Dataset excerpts
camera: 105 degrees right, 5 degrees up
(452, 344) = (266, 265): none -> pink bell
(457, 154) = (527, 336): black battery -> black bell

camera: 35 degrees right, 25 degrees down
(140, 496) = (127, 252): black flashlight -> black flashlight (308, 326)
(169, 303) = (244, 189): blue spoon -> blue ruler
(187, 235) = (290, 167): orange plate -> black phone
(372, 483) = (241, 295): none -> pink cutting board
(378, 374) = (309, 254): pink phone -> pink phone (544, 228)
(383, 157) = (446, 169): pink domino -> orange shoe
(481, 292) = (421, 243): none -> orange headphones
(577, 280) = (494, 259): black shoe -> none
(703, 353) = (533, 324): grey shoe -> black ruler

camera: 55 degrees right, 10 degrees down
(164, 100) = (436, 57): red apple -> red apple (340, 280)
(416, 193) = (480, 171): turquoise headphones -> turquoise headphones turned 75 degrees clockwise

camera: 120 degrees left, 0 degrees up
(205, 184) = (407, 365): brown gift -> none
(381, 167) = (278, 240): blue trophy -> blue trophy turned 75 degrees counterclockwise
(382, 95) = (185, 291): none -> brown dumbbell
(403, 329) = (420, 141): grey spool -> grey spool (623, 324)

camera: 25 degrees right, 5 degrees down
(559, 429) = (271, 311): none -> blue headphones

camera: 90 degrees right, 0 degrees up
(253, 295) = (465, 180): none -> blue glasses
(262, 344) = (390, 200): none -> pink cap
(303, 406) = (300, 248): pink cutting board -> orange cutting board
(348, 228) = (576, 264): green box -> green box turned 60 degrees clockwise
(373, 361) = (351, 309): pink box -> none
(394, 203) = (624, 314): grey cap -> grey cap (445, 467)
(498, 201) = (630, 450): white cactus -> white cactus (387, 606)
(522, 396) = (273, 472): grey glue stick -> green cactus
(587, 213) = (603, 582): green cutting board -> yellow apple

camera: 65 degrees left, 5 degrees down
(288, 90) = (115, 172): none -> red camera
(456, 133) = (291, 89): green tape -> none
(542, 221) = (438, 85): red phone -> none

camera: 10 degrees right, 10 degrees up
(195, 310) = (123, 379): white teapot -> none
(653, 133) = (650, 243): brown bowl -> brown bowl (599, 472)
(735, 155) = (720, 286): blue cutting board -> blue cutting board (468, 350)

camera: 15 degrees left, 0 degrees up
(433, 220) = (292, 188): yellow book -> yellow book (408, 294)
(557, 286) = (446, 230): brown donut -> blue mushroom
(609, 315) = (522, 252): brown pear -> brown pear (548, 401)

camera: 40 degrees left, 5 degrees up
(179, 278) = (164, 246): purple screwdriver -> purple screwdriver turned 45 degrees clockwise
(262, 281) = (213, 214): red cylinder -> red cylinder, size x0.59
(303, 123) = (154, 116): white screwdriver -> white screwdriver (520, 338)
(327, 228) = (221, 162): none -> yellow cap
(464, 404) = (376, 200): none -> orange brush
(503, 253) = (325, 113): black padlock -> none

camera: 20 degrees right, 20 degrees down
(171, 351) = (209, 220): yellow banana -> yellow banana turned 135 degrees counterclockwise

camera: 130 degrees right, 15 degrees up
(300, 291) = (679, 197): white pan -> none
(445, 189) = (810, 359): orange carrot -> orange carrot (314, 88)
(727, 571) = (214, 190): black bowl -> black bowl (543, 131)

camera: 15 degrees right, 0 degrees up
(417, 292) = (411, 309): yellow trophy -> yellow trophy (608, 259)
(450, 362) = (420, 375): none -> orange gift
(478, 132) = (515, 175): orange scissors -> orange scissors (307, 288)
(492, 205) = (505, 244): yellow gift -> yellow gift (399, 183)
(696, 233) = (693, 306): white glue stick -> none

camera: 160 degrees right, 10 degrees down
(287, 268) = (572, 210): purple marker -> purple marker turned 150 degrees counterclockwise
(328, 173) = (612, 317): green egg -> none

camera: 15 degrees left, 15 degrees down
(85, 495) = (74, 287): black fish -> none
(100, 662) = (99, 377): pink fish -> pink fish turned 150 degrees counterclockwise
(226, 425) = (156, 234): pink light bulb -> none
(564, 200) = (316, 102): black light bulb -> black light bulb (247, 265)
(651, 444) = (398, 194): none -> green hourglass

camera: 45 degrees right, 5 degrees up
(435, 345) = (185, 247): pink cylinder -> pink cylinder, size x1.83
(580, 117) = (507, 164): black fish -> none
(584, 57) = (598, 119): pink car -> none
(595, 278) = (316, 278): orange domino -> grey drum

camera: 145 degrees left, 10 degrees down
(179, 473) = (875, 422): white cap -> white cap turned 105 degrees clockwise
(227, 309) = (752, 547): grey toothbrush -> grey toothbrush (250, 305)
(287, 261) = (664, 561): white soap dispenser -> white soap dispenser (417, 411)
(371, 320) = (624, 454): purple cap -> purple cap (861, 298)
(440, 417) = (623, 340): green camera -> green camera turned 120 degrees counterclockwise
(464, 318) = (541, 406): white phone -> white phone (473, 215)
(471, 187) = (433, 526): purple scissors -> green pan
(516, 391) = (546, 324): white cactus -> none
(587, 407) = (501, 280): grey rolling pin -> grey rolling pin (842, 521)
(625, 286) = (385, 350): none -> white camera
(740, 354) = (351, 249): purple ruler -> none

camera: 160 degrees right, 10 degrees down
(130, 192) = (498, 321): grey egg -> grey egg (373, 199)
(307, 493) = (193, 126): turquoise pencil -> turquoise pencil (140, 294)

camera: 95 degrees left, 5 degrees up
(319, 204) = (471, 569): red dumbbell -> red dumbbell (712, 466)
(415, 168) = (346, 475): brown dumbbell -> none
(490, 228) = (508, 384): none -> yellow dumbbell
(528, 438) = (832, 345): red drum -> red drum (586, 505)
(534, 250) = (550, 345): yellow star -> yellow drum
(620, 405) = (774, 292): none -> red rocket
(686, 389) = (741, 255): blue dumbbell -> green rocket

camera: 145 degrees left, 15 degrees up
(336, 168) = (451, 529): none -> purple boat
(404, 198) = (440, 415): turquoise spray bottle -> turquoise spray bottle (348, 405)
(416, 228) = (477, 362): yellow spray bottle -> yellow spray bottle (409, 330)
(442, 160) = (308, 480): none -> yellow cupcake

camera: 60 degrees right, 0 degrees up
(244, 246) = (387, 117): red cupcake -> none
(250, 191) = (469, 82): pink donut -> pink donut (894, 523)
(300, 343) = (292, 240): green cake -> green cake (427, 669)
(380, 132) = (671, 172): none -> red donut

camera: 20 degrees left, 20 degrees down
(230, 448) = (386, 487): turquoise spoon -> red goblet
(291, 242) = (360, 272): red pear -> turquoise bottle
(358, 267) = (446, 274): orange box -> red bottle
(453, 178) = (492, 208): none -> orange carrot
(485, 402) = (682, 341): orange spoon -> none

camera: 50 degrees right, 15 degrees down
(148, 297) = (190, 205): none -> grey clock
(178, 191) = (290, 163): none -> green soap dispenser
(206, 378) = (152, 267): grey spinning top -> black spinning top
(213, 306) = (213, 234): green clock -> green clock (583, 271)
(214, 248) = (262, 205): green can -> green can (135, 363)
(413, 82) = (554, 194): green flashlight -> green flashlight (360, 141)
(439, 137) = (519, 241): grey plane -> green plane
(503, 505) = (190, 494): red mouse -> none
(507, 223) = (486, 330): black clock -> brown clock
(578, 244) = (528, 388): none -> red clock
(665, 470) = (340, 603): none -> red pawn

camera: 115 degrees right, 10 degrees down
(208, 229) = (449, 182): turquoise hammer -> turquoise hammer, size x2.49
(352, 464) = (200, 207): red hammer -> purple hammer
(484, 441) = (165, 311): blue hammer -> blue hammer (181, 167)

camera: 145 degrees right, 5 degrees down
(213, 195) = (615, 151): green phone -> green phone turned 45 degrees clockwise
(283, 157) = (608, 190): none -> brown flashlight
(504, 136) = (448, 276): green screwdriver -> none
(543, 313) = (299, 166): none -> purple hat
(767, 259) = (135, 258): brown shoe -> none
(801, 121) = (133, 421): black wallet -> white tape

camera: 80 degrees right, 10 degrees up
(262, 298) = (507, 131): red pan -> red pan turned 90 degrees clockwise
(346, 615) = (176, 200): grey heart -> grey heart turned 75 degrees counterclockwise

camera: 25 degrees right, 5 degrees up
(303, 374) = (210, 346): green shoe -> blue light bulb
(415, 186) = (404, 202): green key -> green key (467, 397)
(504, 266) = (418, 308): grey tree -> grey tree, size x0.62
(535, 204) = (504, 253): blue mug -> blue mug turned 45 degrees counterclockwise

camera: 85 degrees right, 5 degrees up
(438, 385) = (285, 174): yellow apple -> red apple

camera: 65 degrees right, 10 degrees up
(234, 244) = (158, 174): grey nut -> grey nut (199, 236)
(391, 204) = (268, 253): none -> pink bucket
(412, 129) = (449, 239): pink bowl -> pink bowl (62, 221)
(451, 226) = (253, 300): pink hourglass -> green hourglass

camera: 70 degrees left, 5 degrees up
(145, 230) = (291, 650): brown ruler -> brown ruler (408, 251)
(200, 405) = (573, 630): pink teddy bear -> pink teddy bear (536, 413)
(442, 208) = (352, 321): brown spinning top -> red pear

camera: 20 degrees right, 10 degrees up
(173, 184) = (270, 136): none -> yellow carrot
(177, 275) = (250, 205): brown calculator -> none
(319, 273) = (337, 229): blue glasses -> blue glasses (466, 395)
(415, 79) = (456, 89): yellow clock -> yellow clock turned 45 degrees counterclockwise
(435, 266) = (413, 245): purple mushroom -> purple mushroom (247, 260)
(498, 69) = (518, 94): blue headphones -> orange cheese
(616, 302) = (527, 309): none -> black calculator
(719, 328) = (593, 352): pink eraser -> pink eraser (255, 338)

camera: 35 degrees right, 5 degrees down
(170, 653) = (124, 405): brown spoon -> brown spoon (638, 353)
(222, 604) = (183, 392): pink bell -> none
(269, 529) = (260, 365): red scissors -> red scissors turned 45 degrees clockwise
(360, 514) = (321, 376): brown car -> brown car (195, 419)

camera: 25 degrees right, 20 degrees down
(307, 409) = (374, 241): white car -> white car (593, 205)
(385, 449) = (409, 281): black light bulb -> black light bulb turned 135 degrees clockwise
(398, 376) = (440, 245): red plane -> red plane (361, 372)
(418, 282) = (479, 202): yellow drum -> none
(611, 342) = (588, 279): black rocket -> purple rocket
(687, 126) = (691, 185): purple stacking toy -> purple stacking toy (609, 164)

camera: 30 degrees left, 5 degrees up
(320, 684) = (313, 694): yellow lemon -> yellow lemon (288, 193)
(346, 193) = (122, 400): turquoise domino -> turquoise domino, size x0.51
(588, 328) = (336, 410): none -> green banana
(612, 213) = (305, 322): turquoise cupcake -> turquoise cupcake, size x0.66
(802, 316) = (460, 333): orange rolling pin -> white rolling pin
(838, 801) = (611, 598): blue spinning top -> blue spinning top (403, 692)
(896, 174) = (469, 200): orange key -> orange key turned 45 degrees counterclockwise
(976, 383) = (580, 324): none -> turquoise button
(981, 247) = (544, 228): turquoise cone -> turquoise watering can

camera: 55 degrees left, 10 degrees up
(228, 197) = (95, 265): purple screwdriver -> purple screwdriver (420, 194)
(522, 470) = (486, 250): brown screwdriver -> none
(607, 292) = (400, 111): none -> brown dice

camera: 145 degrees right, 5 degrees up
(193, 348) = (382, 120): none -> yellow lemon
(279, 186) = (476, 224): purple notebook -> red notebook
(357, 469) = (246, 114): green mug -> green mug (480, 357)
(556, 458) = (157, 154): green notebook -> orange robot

**What this task involves**
Above are the entries. Output exactly the lines beginning with the line that has "(269, 529) = (260, 365): red" and ending with the line that has "(976, 383) = (580, 324): none".

**Task output**
(269, 529) = (260, 365): red scissors -> red scissors turned 45 degrees clockwise
(360, 514) = (321, 376): brown car -> brown car (195, 419)

camera: 25 degrees right, 20 degrees down
(307, 409) = (374, 241): white car -> white car (593, 205)
(385, 449) = (409, 281): black light bulb -> black light bulb turned 135 degrees clockwise
(398, 376) = (440, 245): red plane -> red plane (361, 372)
(418, 282) = (479, 202): yellow drum -> none
(611, 342) = (588, 279): black rocket -> purple rocket
(687, 126) = (691, 185): purple stacking toy -> purple stacking toy (609, 164)

camera: 30 degrees left, 5 degrees up
(320, 684) = (313, 694): yellow lemon -> yellow lemon (288, 193)
(346, 193) = (122, 400): turquoise domino -> turquoise domino, size x0.51
(588, 328) = (336, 410): none -> green banana
(612, 213) = (305, 322): turquoise cupcake -> turquoise cupcake, size x0.66
(802, 316) = (460, 333): orange rolling pin -> white rolling pin
(838, 801) = (611, 598): blue spinning top -> blue spinning top (403, 692)
(896, 174) = (469, 200): orange key -> orange key turned 45 degrees counterclockwise
(976, 383) = (580, 324): none -> turquoise button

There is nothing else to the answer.